**Your objective**. Go through the records underneath and count the lines that include the string "purple". Give nothing but the number.

**Given entries**.
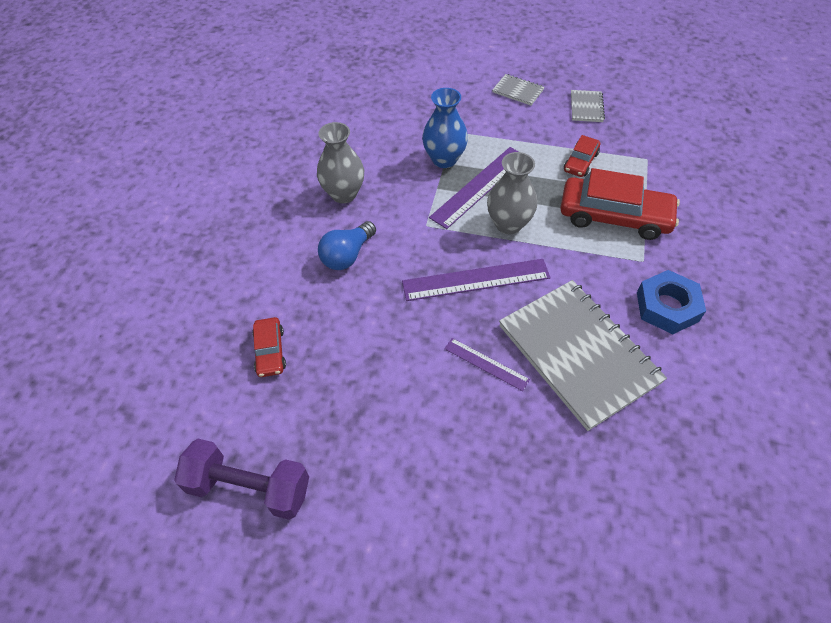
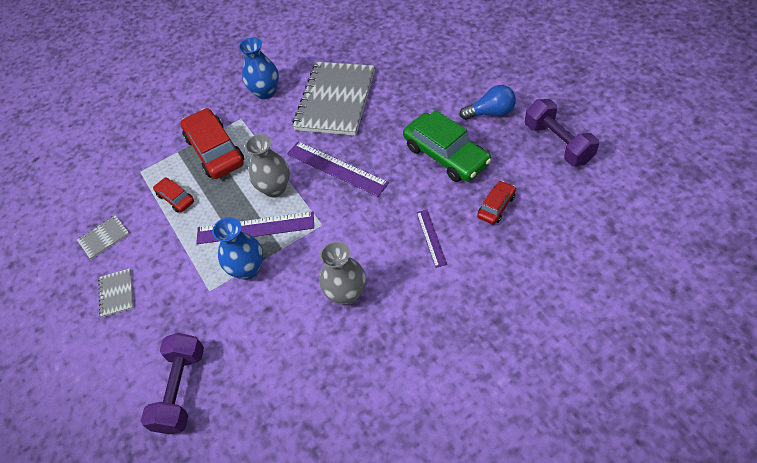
camera: 130 degrees left, 0 degrees up
(347, 255) = (393, 238): blue light bulb -> blue light bulb (491, 112)
(375, 374) = (446, 155): none -> green car
(395, 83) = (181, 390): none -> purple dumbbell
(486, 364) = (384, 123): purple ruler -> purple ruler (431, 237)
(580, 162) = (175, 198): red car -> red car turned 120 degrees counterclockwise
(667, 307) = (266, 92): blue nut -> blue vase

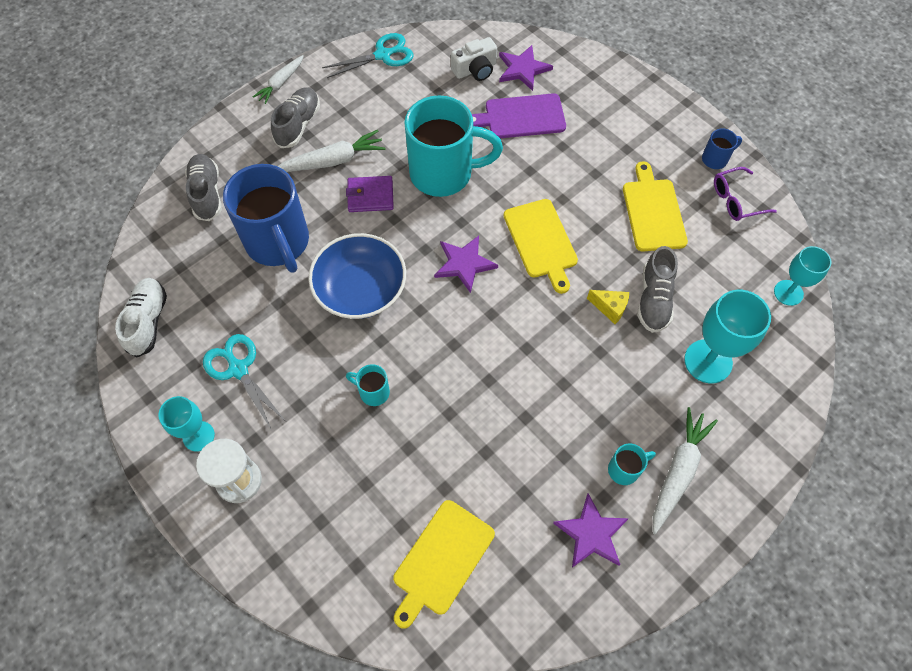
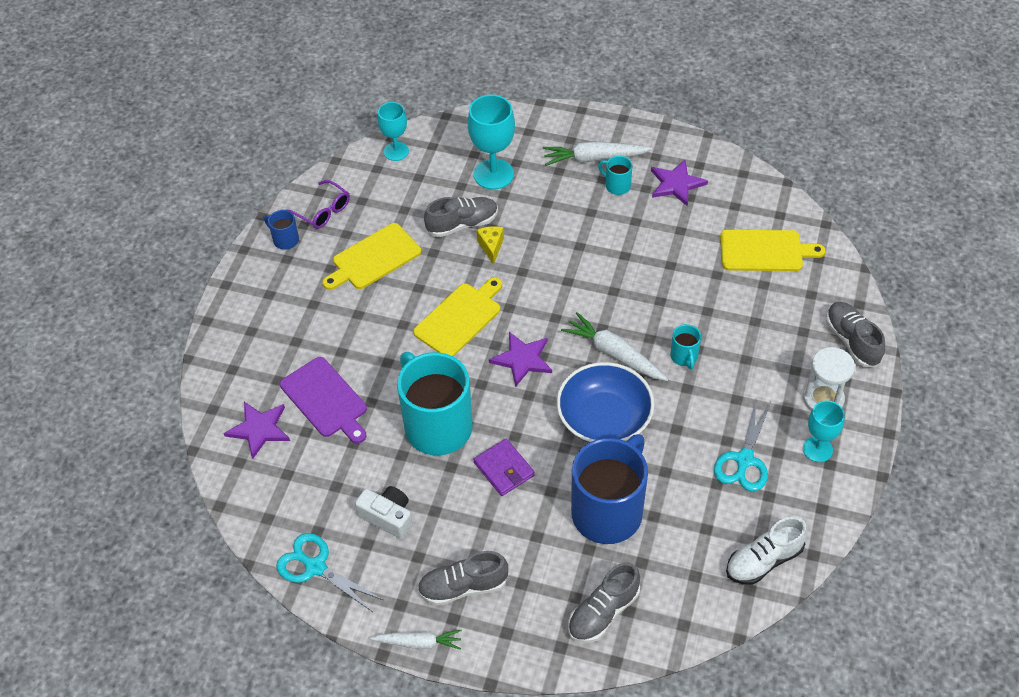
camera: 120 degrees left, 10 degrees down
(275, 561) = (852, 341): none -> grey shoe
(333, 161) = (486, 526): white carrot -> white carrot (614, 353)
(475, 69) = (285, 470): white camera -> white camera (388, 517)

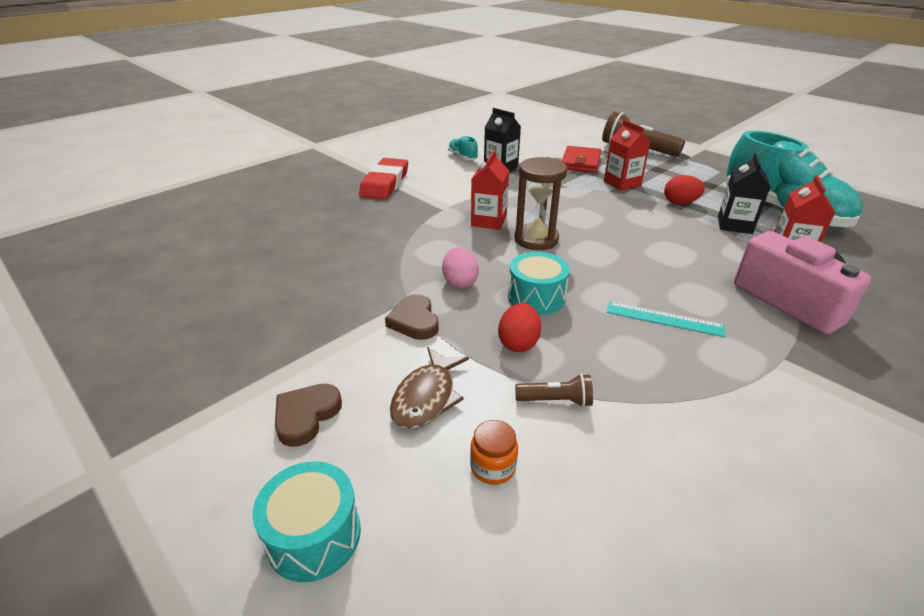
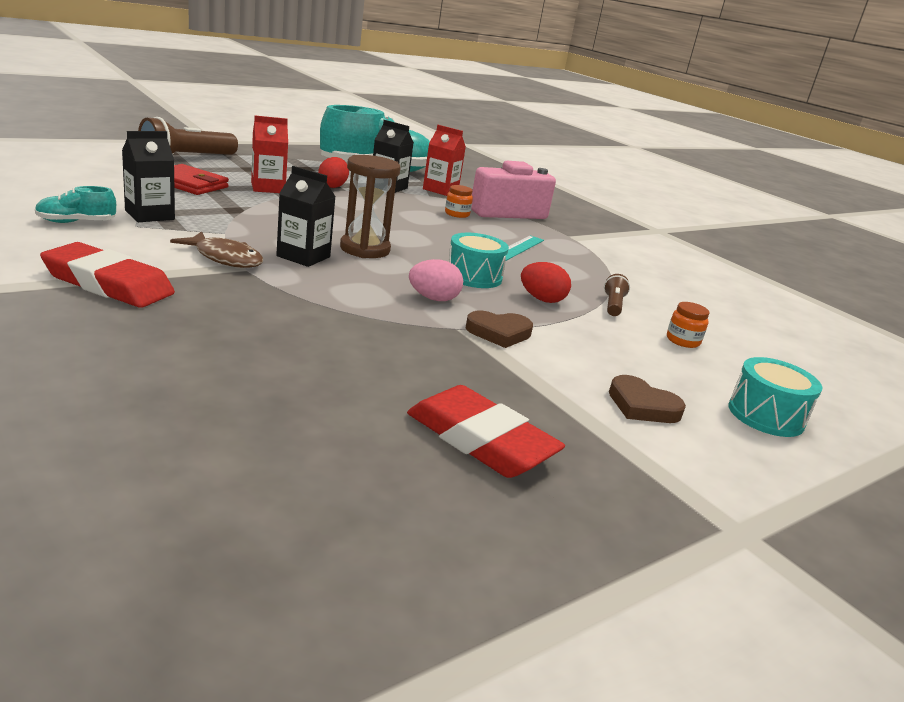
camera: 85 degrees left, 10 degrees down
(233, 325) = (480, 440): none -> red eraser
(426, 397) = (612, 349): brown fish -> brown fish (225, 258)
(489, 221) = (303, 256): red carton -> black carton
(718, 270) = (457, 214): none -> orange jar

**Task solution**. 2